- Opening Delimiter -
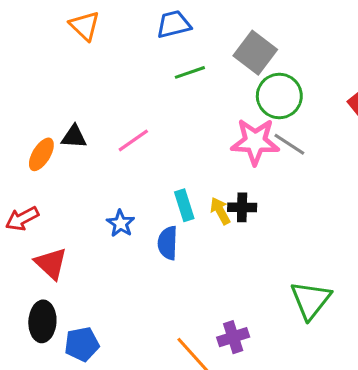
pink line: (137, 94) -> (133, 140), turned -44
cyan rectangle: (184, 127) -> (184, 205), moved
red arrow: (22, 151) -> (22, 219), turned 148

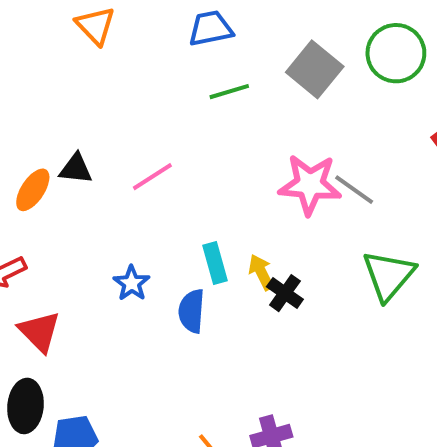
green circle: (279, 96) -> (396, 53), moved
black cross: (242, 207) -> (285, 293), moved, turned 32
green triangle: (311, 300) -> (388, 275), moved

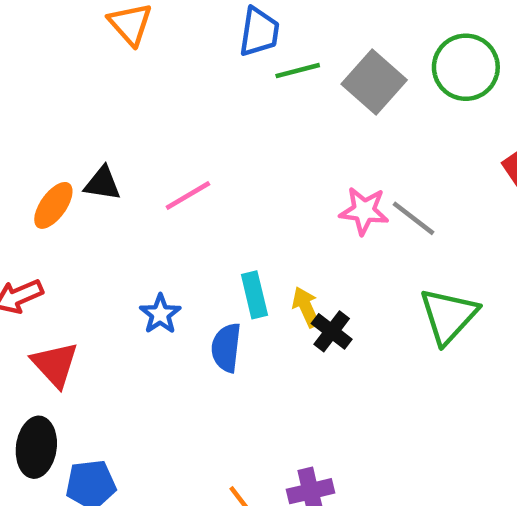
blue trapezoid: (211, 28) -> (259, 32), turned 108
green line: (229, 92) -> (298, 71), moved
pink star: (310, 184) -> (364, 211), size x0.7

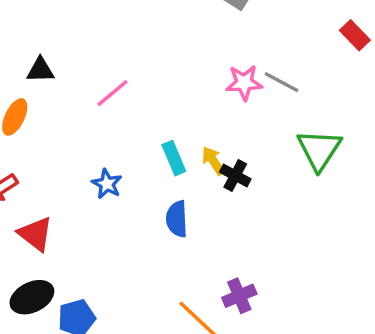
black triangle: (102, 183) -> (40, 70), moved
blue semicircle: (226, 348) -> (177, 219), moved
black ellipse: (36, 447) -> (32, 297), turned 66

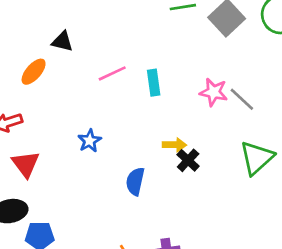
cyan rectangle: (174, 158) -> (154, 83), moved
yellow arrow: (213, 161) -> (174, 145), turned 110

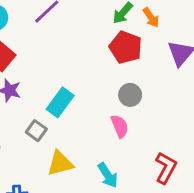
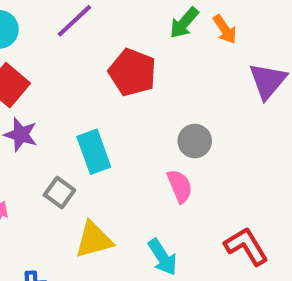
red pentagon: (126, 47) -> (132, 72), moved
cyan rectangle: (60, 102) -> (94, 152), turned -56
red L-shape: (166, 168) -> (246, 246), turned -60

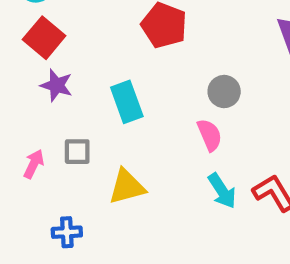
gray square: (59, 193) -> (77, 152), moved, turned -36
cyan arrow: (163, 257) -> (222, 191), moved

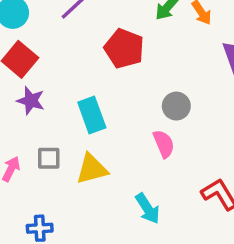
yellow triangle: (127, 187) -> (92, 169), moved
cyan arrow: (222, 191) -> (148, 208), moved

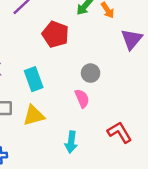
cyan arrow: (148, 208) -> (71, 142), turned 40

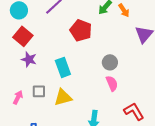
pink semicircle: (82, 98) -> (112, 83), moved

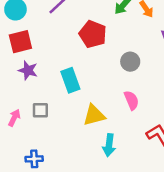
red square: (23, 36) -> (20, 42), turned 36
gray circle: (110, 62) -> (130, 62), moved
yellow triangle: (63, 97) -> (94, 115), moved

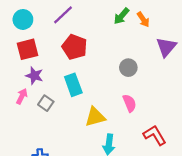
red pentagon: (93, 34) -> (74, 47), moved
gray square: (40, 110) -> (46, 103), moved, turned 35
pink arrow: (14, 118) -> (22, 96), moved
- Closing Delimiter -
#### [TASK TO COMPLETE]
Where the line with "cyan rectangle: (184, 127)" appears in the entries above, begin there and restate every line to the end word for word, minus the pictures.

#### [ANSWER SPACE]
cyan rectangle: (184, 127) -> (184, 205), moved
red arrow: (22, 151) -> (22, 219), turned 148

green circle: (279, 96) -> (396, 53), moved
black cross: (242, 207) -> (285, 293), moved, turned 32
green triangle: (311, 300) -> (388, 275), moved

blue trapezoid: (211, 28) -> (259, 32), turned 108
green line: (229, 92) -> (298, 71), moved
pink star: (310, 184) -> (364, 211), size x0.7

black triangle: (102, 183) -> (40, 70), moved
blue semicircle: (226, 348) -> (177, 219), moved
black ellipse: (36, 447) -> (32, 297), turned 66

cyan rectangle: (174, 158) -> (154, 83), moved
yellow arrow: (213, 161) -> (174, 145), turned 110

red pentagon: (126, 47) -> (132, 72), moved
cyan rectangle: (60, 102) -> (94, 152), turned -56
red L-shape: (166, 168) -> (246, 246), turned -60

gray square: (59, 193) -> (77, 152), moved, turned -36
cyan arrow: (163, 257) -> (222, 191), moved

yellow triangle: (127, 187) -> (92, 169), moved
cyan arrow: (222, 191) -> (148, 208), moved

cyan arrow: (148, 208) -> (71, 142), turned 40

pink semicircle: (82, 98) -> (112, 83), moved

red square: (23, 36) -> (20, 42), turned 36
gray circle: (110, 62) -> (130, 62), moved
yellow triangle: (63, 97) -> (94, 115), moved

red pentagon: (93, 34) -> (74, 47), moved
gray square: (40, 110) -> (46, 103), moved, turned 35
pink arrow: (14, 118) -> (22, 96), moved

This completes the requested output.